[Coordinate-based change listings]
###

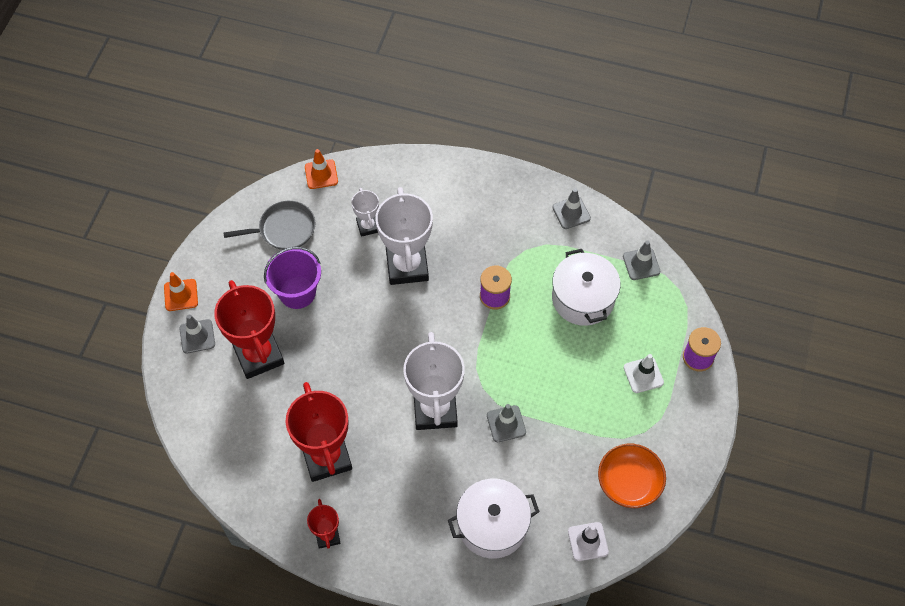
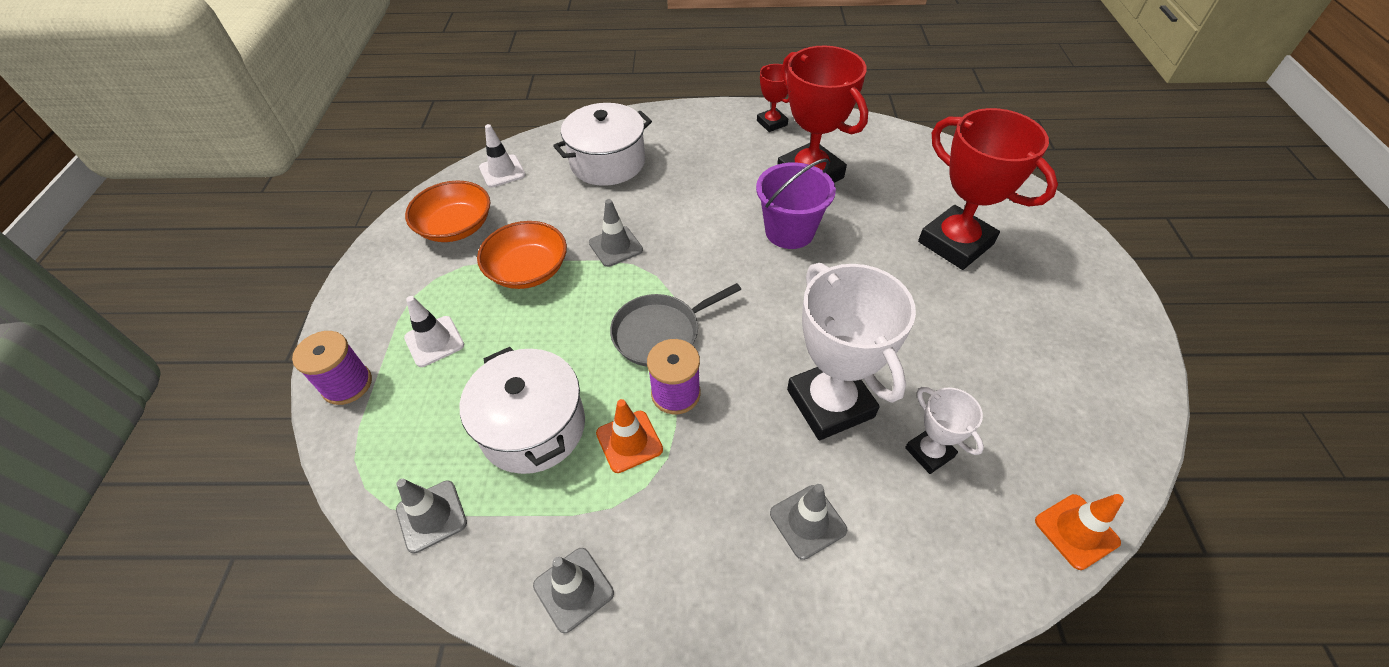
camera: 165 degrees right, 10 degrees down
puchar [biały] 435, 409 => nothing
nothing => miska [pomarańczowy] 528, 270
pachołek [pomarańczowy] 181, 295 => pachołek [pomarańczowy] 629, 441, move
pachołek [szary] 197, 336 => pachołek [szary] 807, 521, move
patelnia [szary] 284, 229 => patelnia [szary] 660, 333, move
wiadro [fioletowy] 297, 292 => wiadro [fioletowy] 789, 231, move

###

*WORK REQUIRED*
In the entries, some lines may contain the word "nothing". Give how many do, as a number by itself.

*PROBLEM SOLUTION*
2